Input data ▸

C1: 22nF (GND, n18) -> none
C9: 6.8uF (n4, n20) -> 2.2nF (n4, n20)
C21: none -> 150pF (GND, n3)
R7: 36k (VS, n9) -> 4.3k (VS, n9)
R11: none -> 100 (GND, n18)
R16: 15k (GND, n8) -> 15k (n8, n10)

--

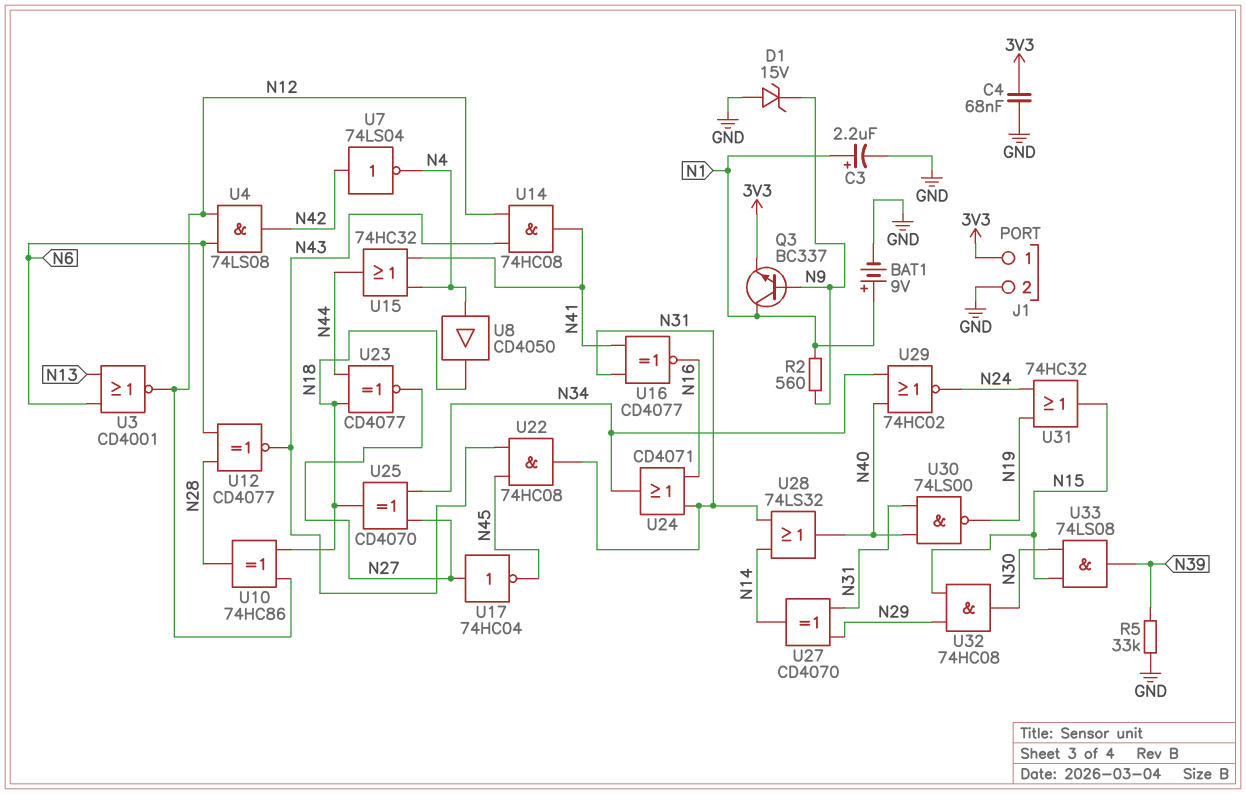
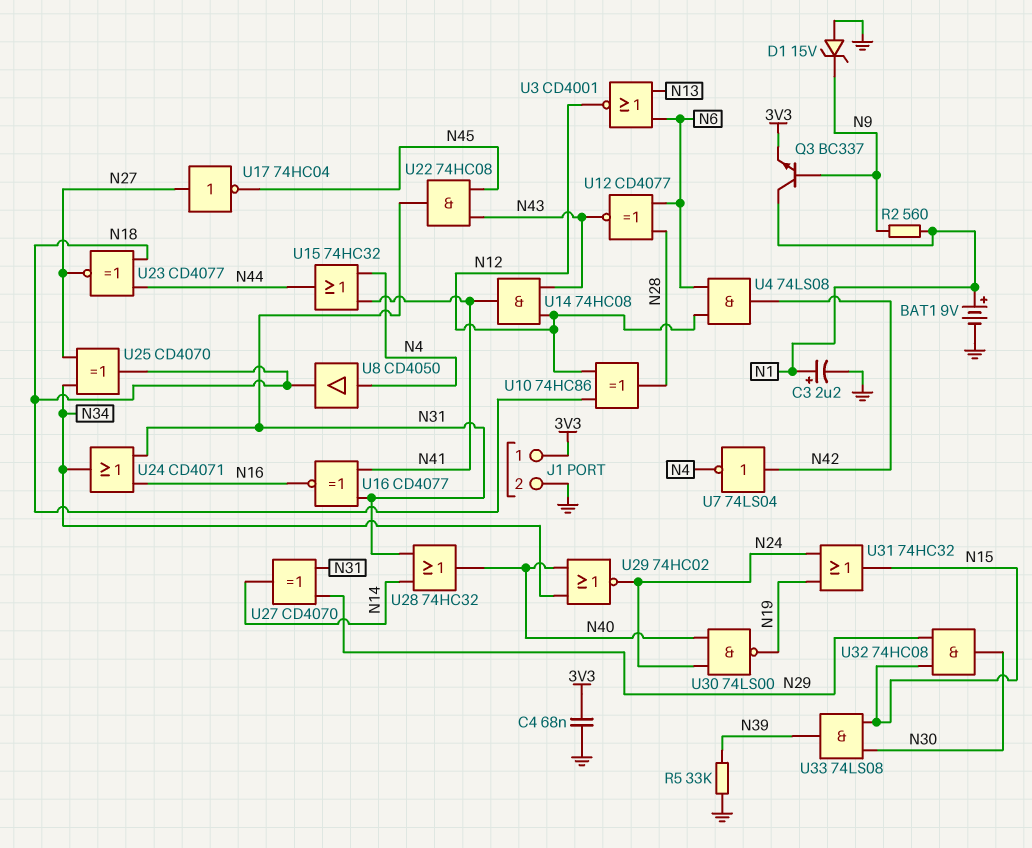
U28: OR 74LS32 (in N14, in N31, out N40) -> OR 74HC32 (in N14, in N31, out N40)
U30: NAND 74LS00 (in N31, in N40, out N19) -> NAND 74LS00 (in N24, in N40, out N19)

* * *

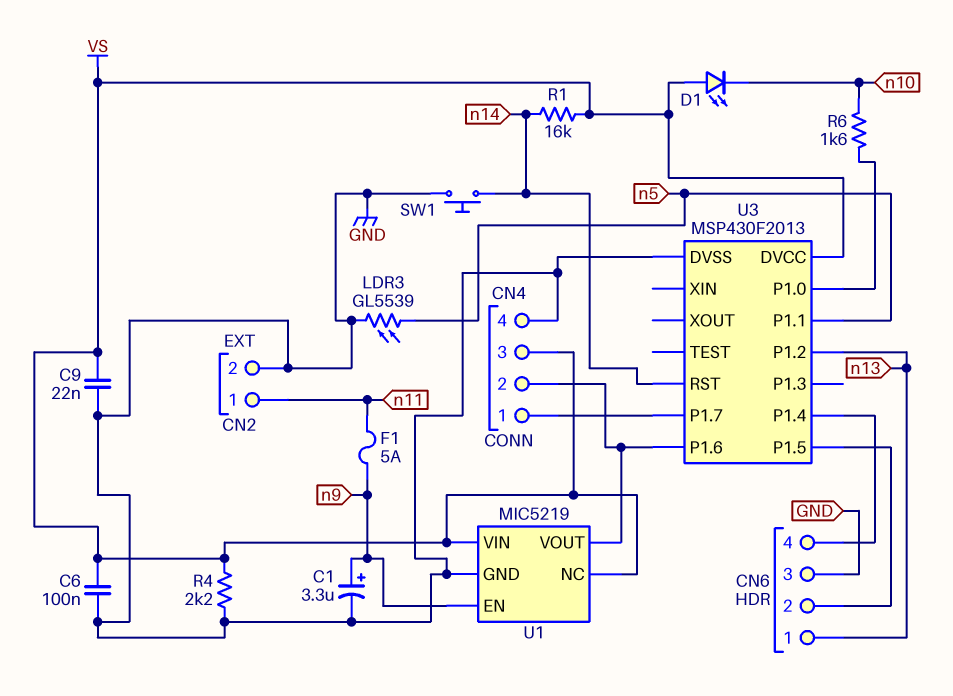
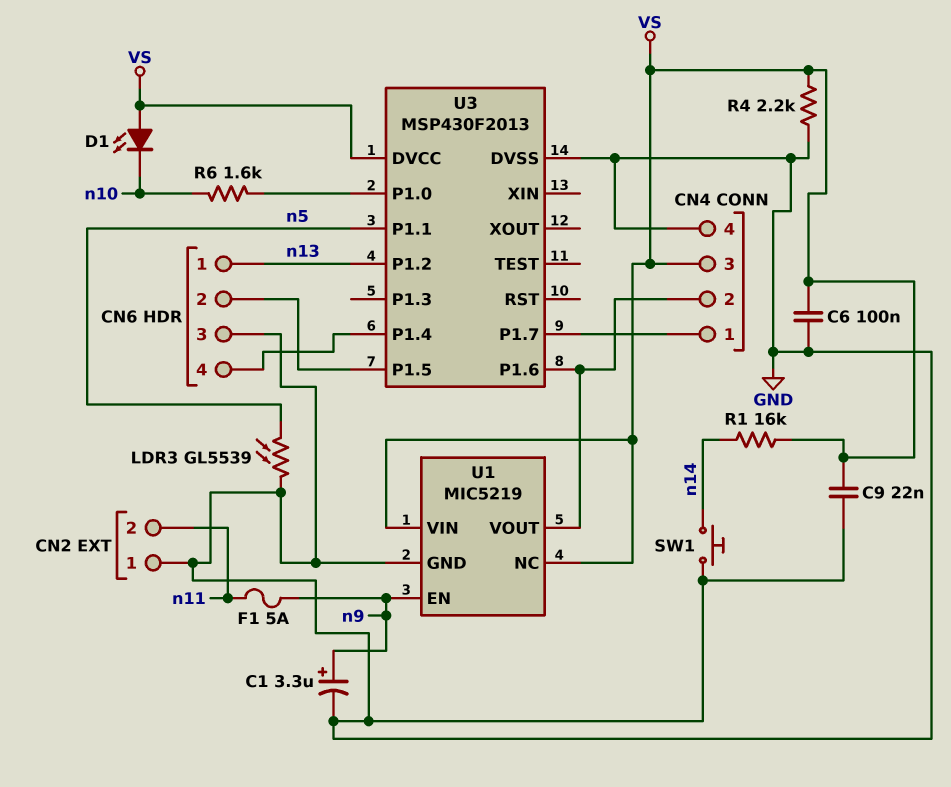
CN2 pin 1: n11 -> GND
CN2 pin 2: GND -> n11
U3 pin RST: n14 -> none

Try it ▸
Please copy, exactly and with nothing else, the lines above beginning at the line that has "R7: 36k (VS, n9) -> 4.3k (VS, n9)" and ending with the line that has "R16: 15k (GND, n8) -> 15k (n8, n10)".

Written solution ▸
R7: 36k (VS, n9) -> 4.3k (VS, n9)
R11: none -> 100 (GND, n18)
R16: 15k (GND, n8) -> 15k (n8, n10)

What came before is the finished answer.